:: Work task ::
The answer is the full set of records, given again exactly and without images.

:: Dataset entries ::
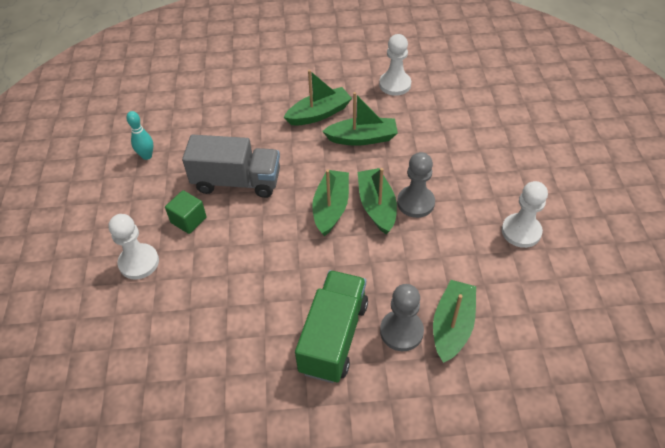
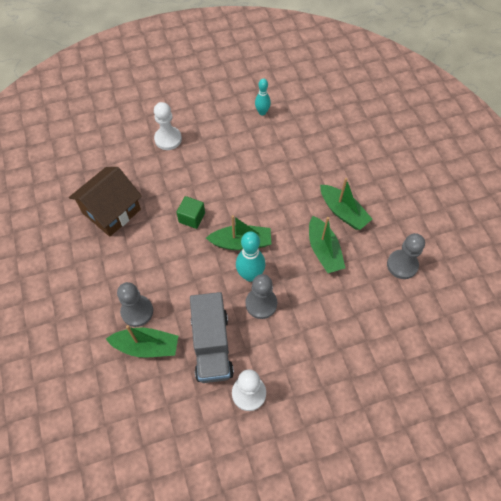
camera: 75 degrees right, 10 degrees up
(188, 220) = (209, 155): green cube -> green cube (192, 218)
(234, 347) = (111, 211): none -> brown house
(237, 181) = (252, 174): grey truck -> grey truck (212, 345)
(333, 337) = (127, 268): green truck -> none
(377, 206) = (250, 275): green boat -> turquoise bowling pin
(395, 84) = (402, 265): white pawn -> grey pawn

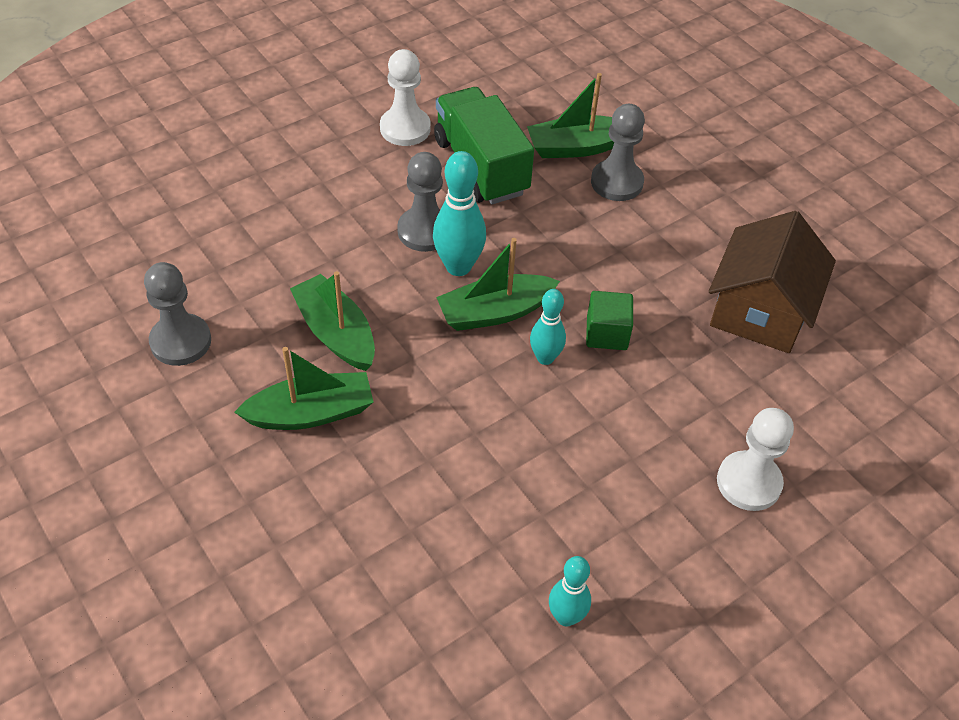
camera: 160 degrees right, 10 degrees down
(212, 345) = (481, 166): grey truck -> green truck
(227, 212) = (545, 358): none -> turquoise bowling pin
(343, 212) = (311, 413): green boat -> green boat turned 135 degrees clockwise

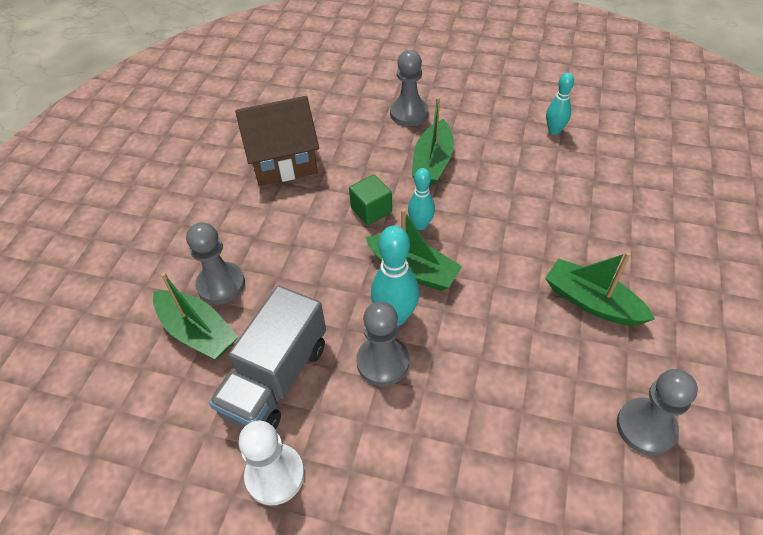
camera: 125 degrees left, 0 degrees up
(336, 333) = (526, 339): green boat -> green boat (432, 162)
(481, 166) = (276, 379): green truck -> grey truck
(748, 482) = (409, 113): white pawn -> grey pawn

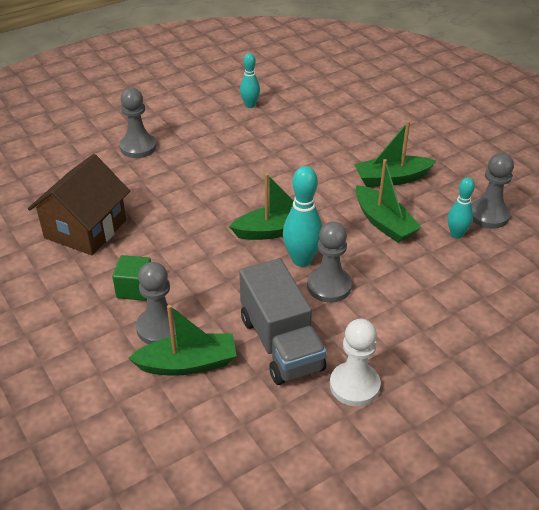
camera: 50 degrees left, 10 degrees down
(371, 210) = (199, 217): green cube -> green cube (135, 289)
(420, 225) = (244, 204): turquoise bowling pin -> turquoise bowling pin (456, 234)
(432, 162) = (199, 166): green boat -> green boat (384, 222)

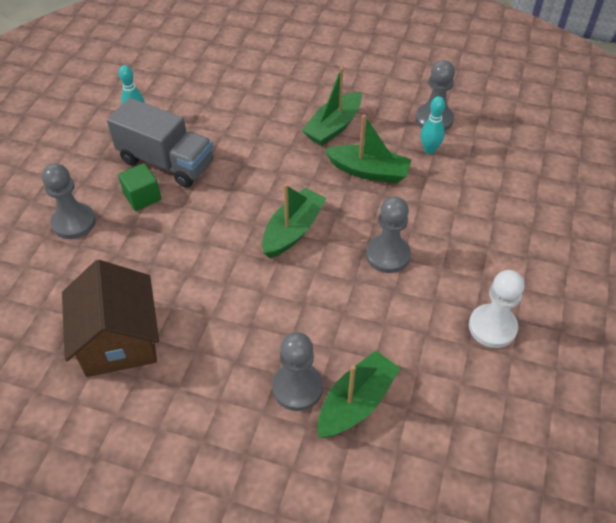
camera: 40 degrees left, 10 degrees up
(135, 289) = (234, 367): green cube -> green cube (142, 197)
(281, 344) = (406, 331): grey truck -> grey truck (166, 162)
(302, 260) = (342, 245): turquoise bowling pin -> none

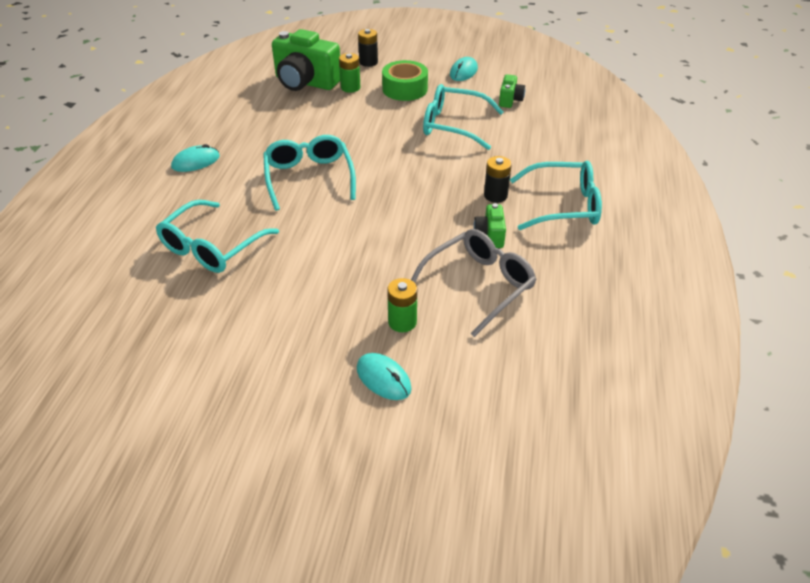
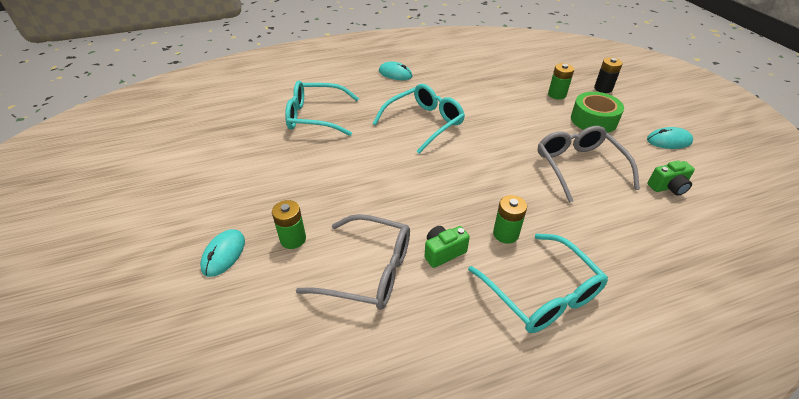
camera: 60 degrees right, 0 degrees up
(305, 82) = (535, 74): green camera -> none
(453, 125) = (578, 167): turquoise glasses -> grey glasses
(495, 195) = (505, 234): black battery -> green battery

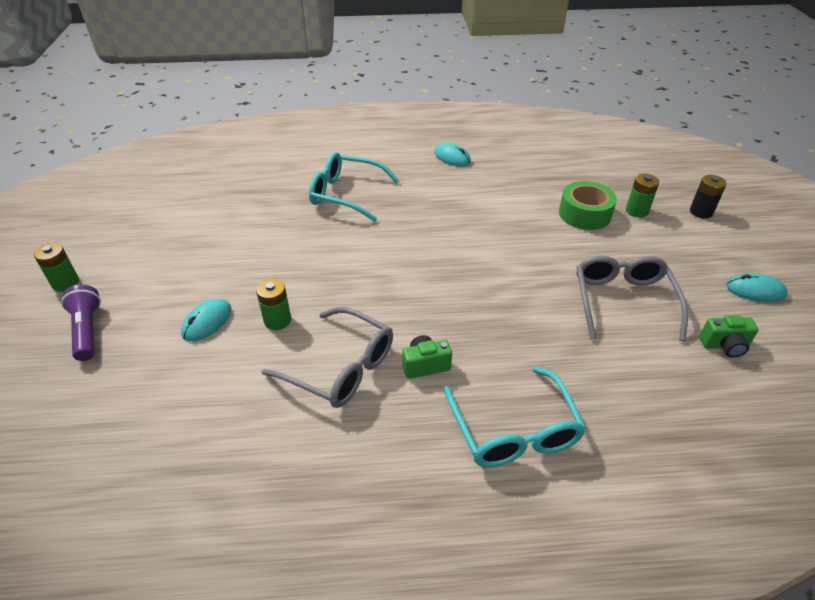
camera: 15 degrees right, 0 degrees up
(98, 288) = (87, 331): none -> purple flashlight
(424, 123) = (462, 220): turquoise glasses -> none
(505, 234) = (502, 360): green battery -> green battery (65, 283)
(593, 120) = (669, 249): green tape -> green tape (584, 214)

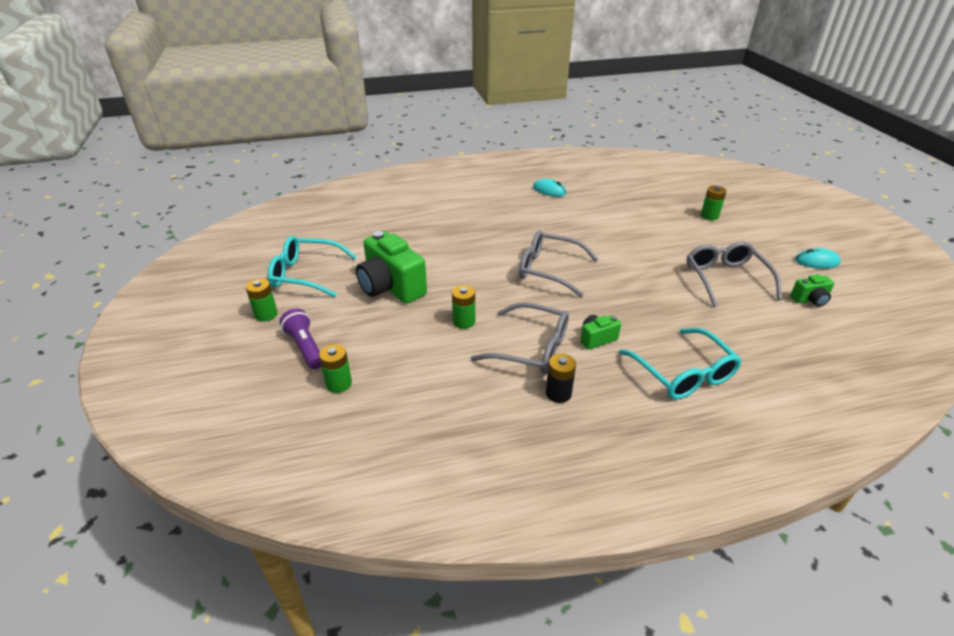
camera: 10 degrees left, 5 degrees down
(101, 383) = (339, 384): none -> green battery
(207, 322) = (405, 329): turquoise mouse -> none
(215, 265) = (391, 287): none -> green camera
(346, 194) = (475, 225): turquoise glasses -> turquoise glasses (306, 274)
(407, 263) = (549, 270): none -> grey glasses
(584, 214) = (671, 222): green tape -> none
(701, 212) = (756, 212): black battery -> black battery (558, 393)

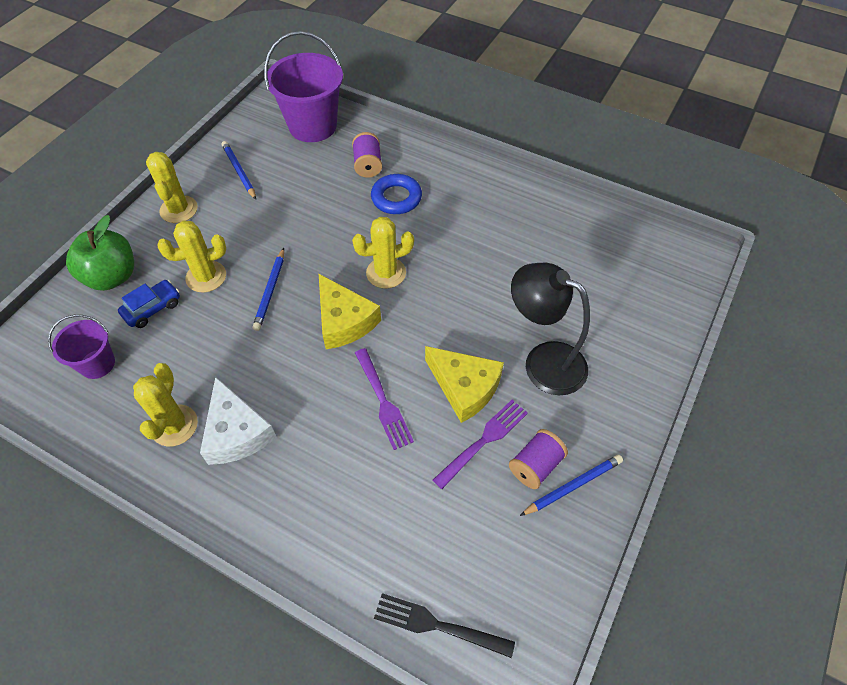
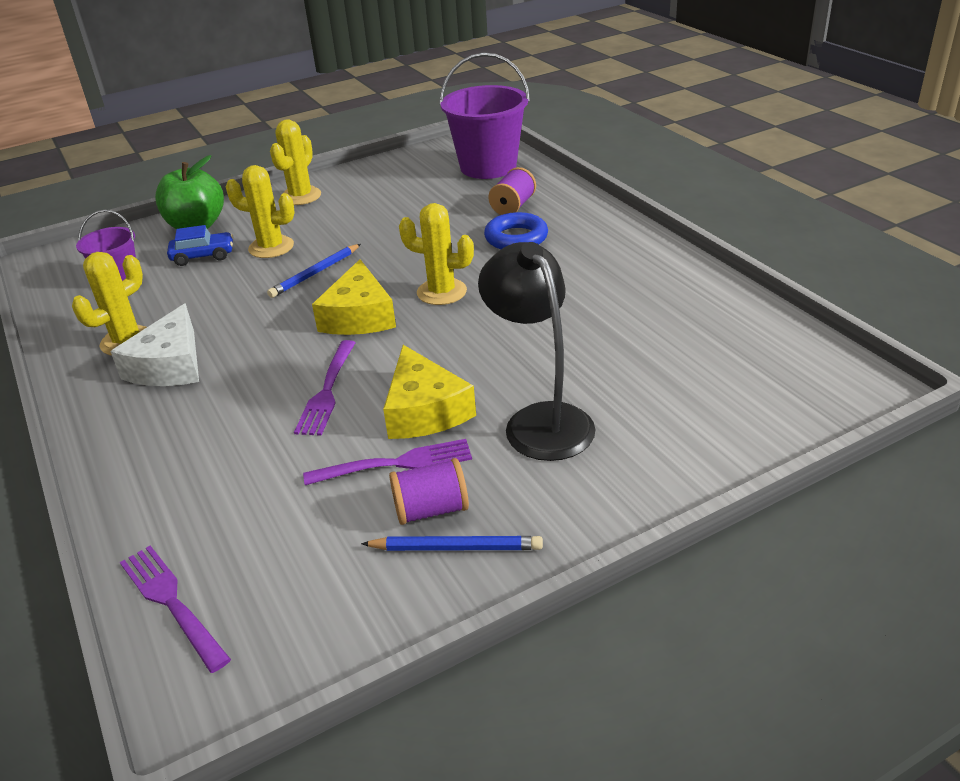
camera: 35 degrees right, 20 degrees down
(239, 171) = (382, 183): blue pencil -> none
(437, 625) = (172, 603): black fork -> purple fork

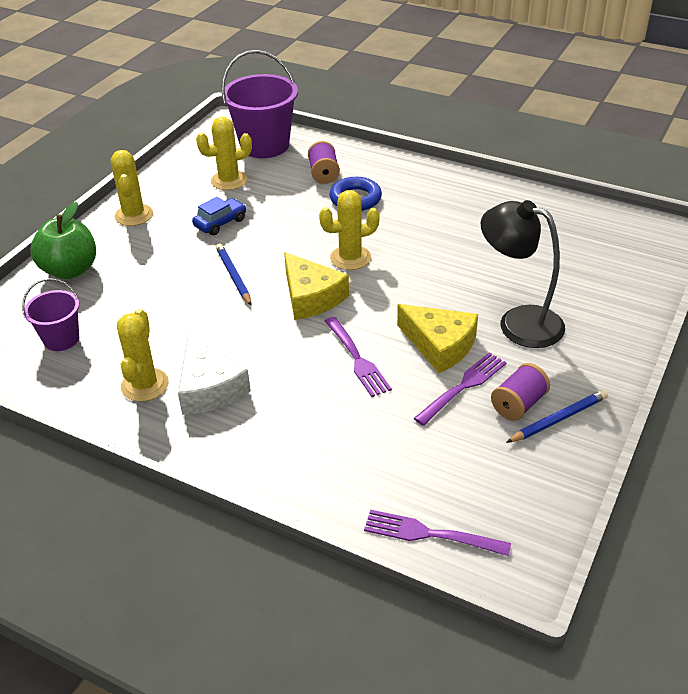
camera: 35 degrees left, 5 degrees up
(203, 256) = (114, 294): blue car -> blue car (220, 223)
(271, 247) = (166, 267): yellow cactus -> yellow cactus (229, 180)
(315, 273) = (233, 276): blue pencil -> blue pencil turned 150 degrees clockwise

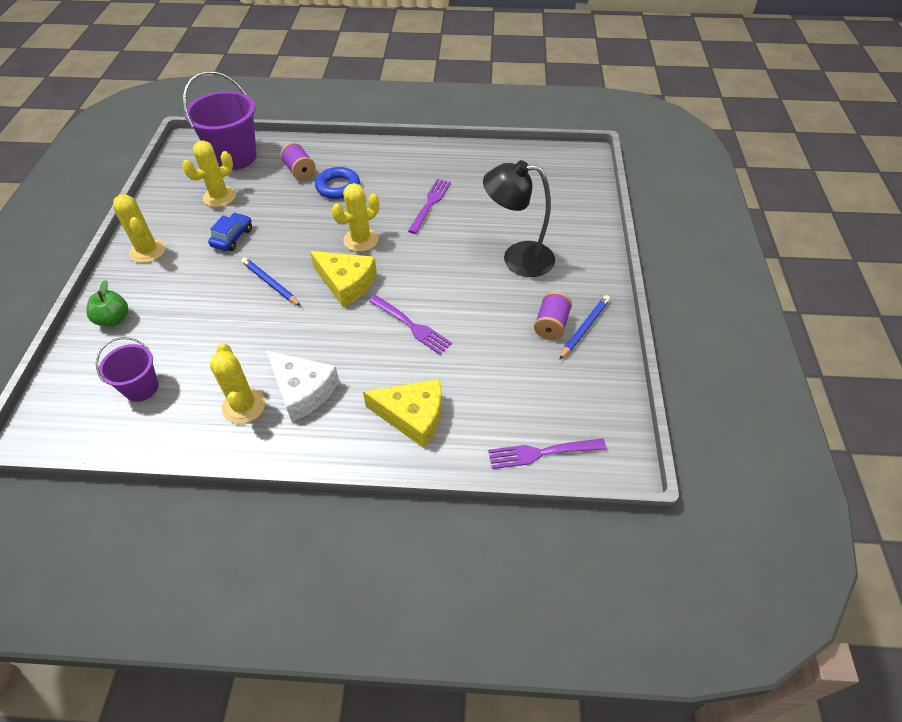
camera: 25 degrees left, 10 degrees up
(70, 270) = (114, 319): green apple -> green apple, size x0.64
(439, 345) = (469, 294): yellow cheese -> yellow cheese (412, 416)
(463, 387) = (504, 324): purple fork -> purple fork (430, 204)

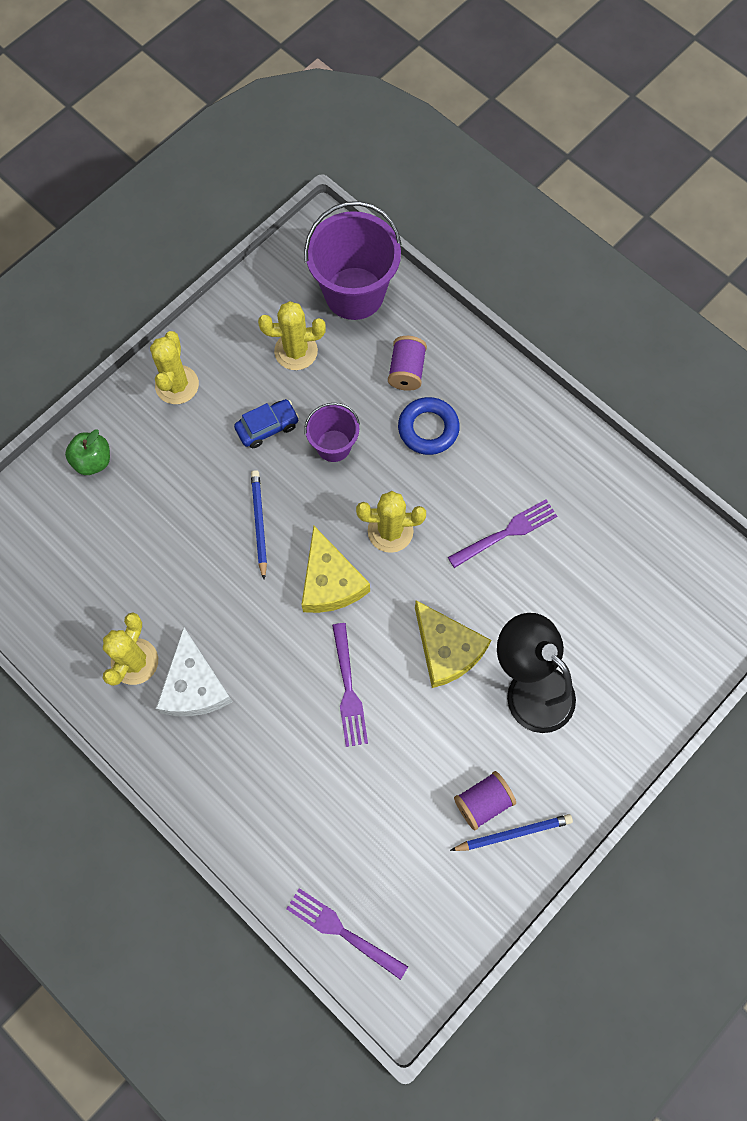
camera: 40 degrees right, 20 degrees up
(141, 388) = (67, 569): purple bucket -> purple bucket (333, 446)
(412, 416) = (265, 795): yellow cheese -> yellow cheese (446, 649)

:: Output below ::
camera: 75 degrees right, 10 degrees up
(188, 220) = (209, 155): green cube -> green cube (192, 218)
(234, 347) = (111, 211): none -> brown house
(237, 181) = (252, 174): grey truck -> grey truck (212, 345)
(333, 337) = (127, 268): green truck -> none
(377, 206) = (250, 275): green boat -> turquoise bowling pin
(395, 84) = (402, 265): white pawn -> grey pawn

camera: 160 degrees right, 10 degrees down
(212, 345) = (481, 166): grey truck -> green truck
(227, 212) = (545, 358): none -> turquoise bowling pin
(343, 212) = (311, 413): green boat -> green boat turned 135 degrees clockwise

camera: 125 degrees left, 0 degrees up
(336, 333) = (526, 339): green boat -> green boat (432, 162)
(481, 166) = (276, 379): green truck -> grey truck
(748, 482) = (409, 113): white pawn -> grey pawn

camera: 50 degrees left, 10 degrees down
(371, 210) = (199, 217): green cube -> green cube (135, 289)
(420, 225) = (244, 204): turquoise bowling pin -> turquoise bowling pin (456, 234)
(432, 162) = (199, 166): green boat -> green boat (384, 222)

camera: 40 degrees left, 10 degrees up
(135, 289) = (234, 367): green cube -> green cube (142, 197)
(281, 344) = (406, 331): grey truck -> grey truck (166, 162)
(302, 260) = (342, 245): turquoise bowling pin -> none

camera: 60 degrees right, 0 degrees up
(305, 82) = (535, 74): green camera -> none
(453, 125) = (578, 167): turquoise glasses -> grey glasses
(495, 195) = (505, 234): black battery -> green battery

camera: 15 degrees right, 0 degrees up
(98, 288) = (87, 331): none -> purple flashlight
(424, 123) = (462, 220): turquoise glasses -> none
(505, 234) = (502, 360): green battery -> green battery (65, 283)
(593, 120) = (669, 249): green tape -> green tape (584, 214)

camera: 10 degrees left, 5 degrees down
(101, 383) = (339, 384): none -> green battery
(207, 322) = (405, 329): turquoise mouse -> none
(215, 265) = (391, 287): none -> green camera
(346, 194) = (475, 225): turquoise glasses -> turquoise glasses (306, 274)
(407, 263) = (549, 270): none -> grey glasses
(584, 214) = (671, 222): green tape -> none
(701, 212) = (756, 212): black battery -> black battery (558, 393)

camera: 35 degrees right, 20 degrees down
(239, 171) = (382, 183): blue pencil -> none
(437, 625) = (172, 603): black fork -> purple fork

camera: 35 degrees left, 5 degrees up
(203, 256) = (114, 294): blue car -> blue car (220, 223)
(271, 247) = (166, 267): yellow cactus -> yellow cactus (229, 180)
(315, 273) = (233, 276): blue pencil -> blue pencil turned 150 degrees clockwise

camera: 25 degrees left, 10 degrees up
(70, 270) = (114, 319): green apple -> green apple, size x0.64
(439, 345) = (469, 294): yellow cheese -> yellow cheese (412, 416)
(463, 387) = (504, 324): purple fork -> purple fork (430, 204)

camera: 40 degrees right, 20 degrees up
(141, 388) = (67, 569): purple bucket -> purple bucket (333, 446)
(412, 416) = (265, 795): yellow cheese -> yellow cheese (446, 649)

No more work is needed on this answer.